What to work on: Find the lines holding the string "cyan" in the data, then copy all of them.

::: Provided data

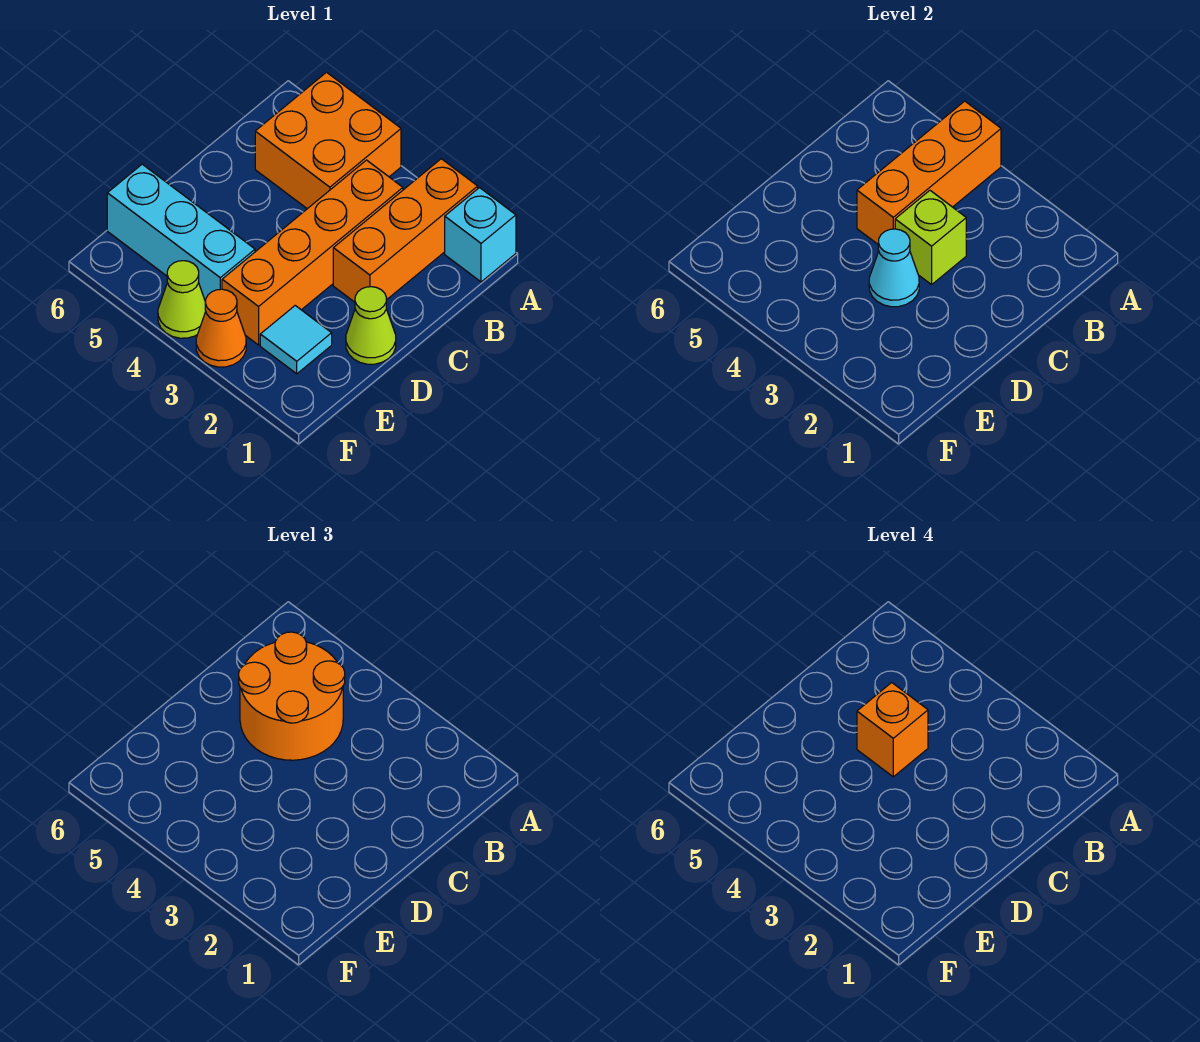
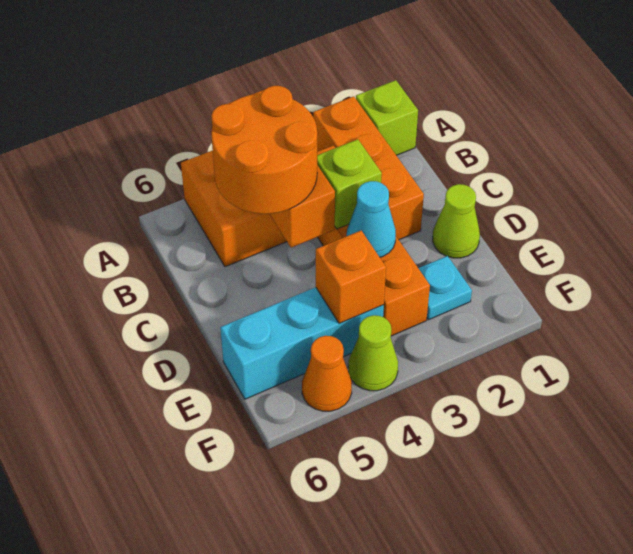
cyan brick A1 level 1 -> lime brick A1 level 1
orange brick C4 level 4 -> orange brick E4 level 2
cyan tile E2 level 1 -> cyan plate E2 level 1
orange cone F3 level 1 -> orange cone F5 level 1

::::::

Finished task:
cyan brick A1 level 1 -> lime brick A1 level 1
cyan tile E2 level 1 -> cyan plate E2 level 1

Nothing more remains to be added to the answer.